**Working data**
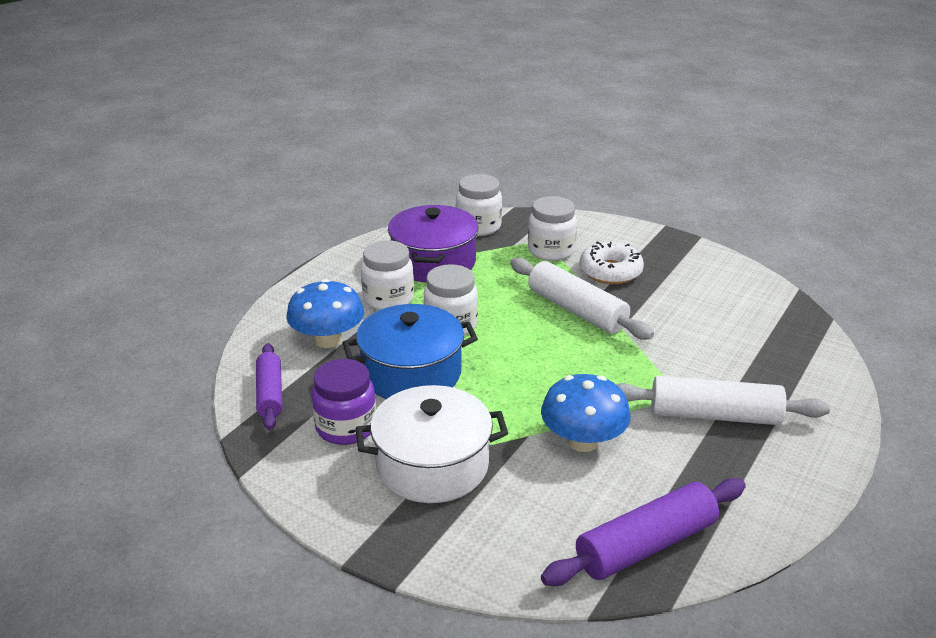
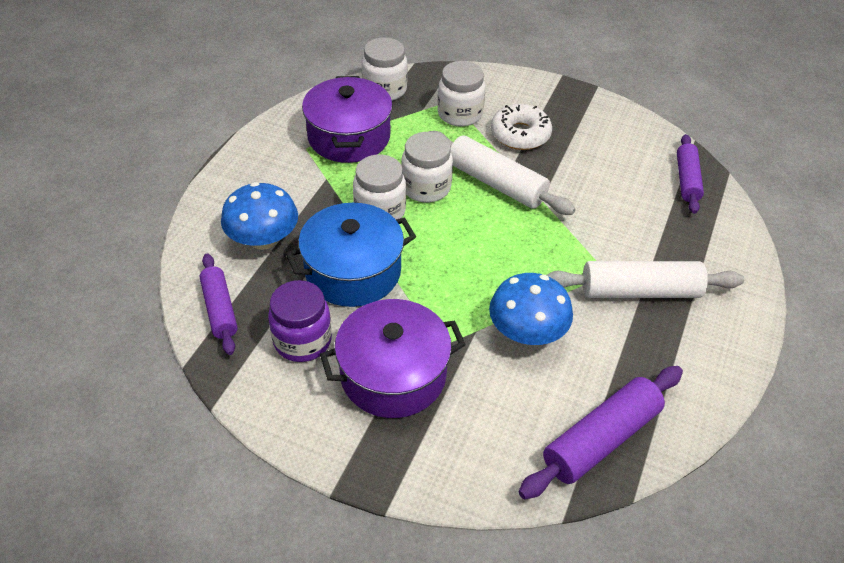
camera: 10 degrees left, 15 degrees up
white pot [356,385,508,503] -> purple pot [320,299,466,418]
white jar [361,240,414,310] -> white jar moved to [401,132,453,203]
none -> purple rolling pin [677,134,704,214]

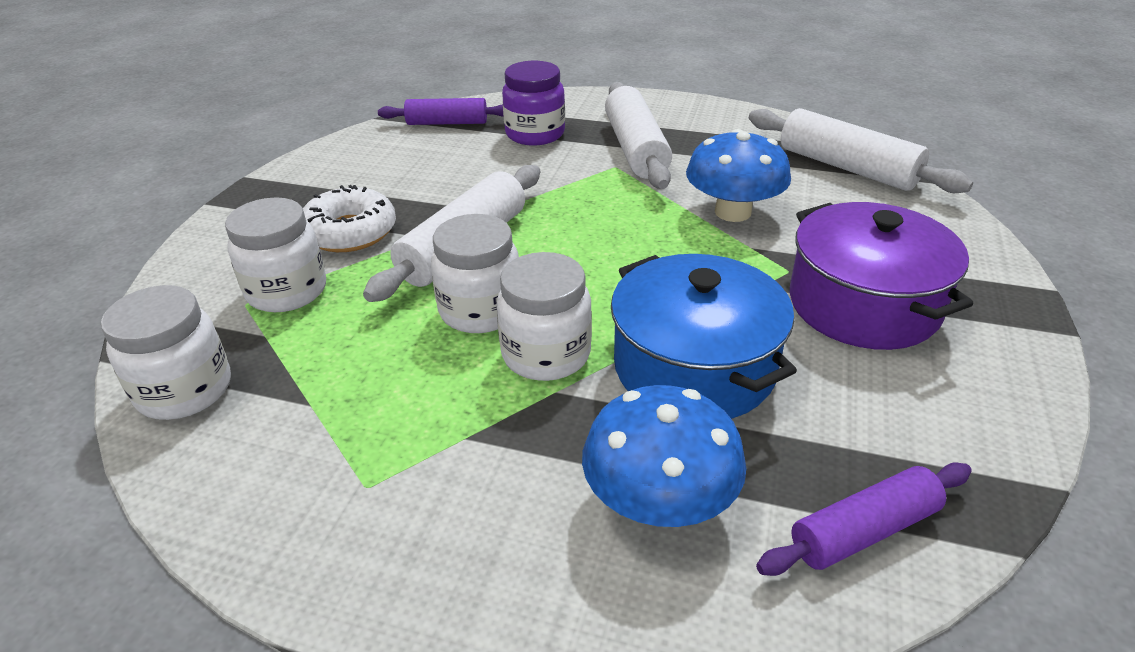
camera: 95 degrees left, 10 degrees down
purple jar [268,280,332,362] -> purple jar moved to [502,61,565,146]
purple pot [302,76,393,163] -> none
purple rolling pin [518,366,683,499] -> white rolling pin [749,108,973,193]

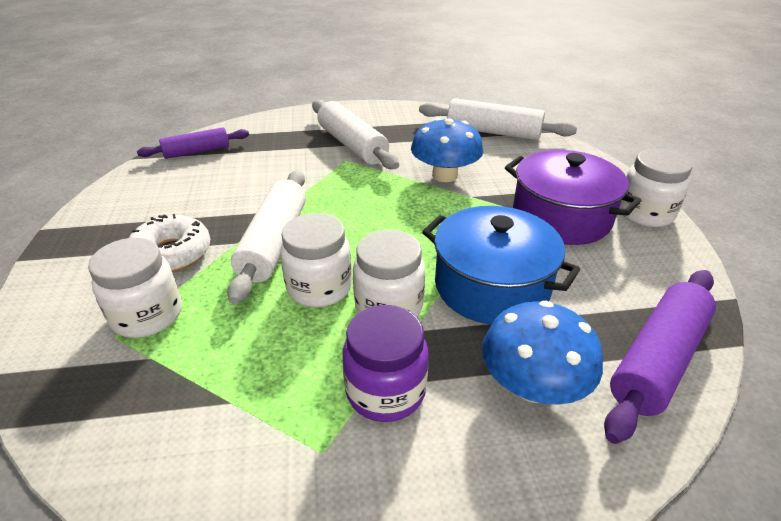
camera: 25 degrees left, 0 degrees up
white jar [101,285,231,420] -> white jar moved to [619,149,692,227]
purple jar [502,61,565,146] -> purple jar moved to [343,305,429,422]
purple rolling pin [756,462,972,576] -> purple rolling pin [604,270,716,444], size x1.54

**Exercise requirements**
Filter the material for the word "white" and copy each matching line.

**Output**
white pot [356,385,508,503] -> purple pot [320,299,466,418]
white jar [361,240,414,310] -> white jar moved to [401,132,453,203]
purple rolling pin [518,366,683,499] -> white rolling pin [749,108,973,193]
white jar [101,285,231,420] -> white jar moved to [619,149,692,227]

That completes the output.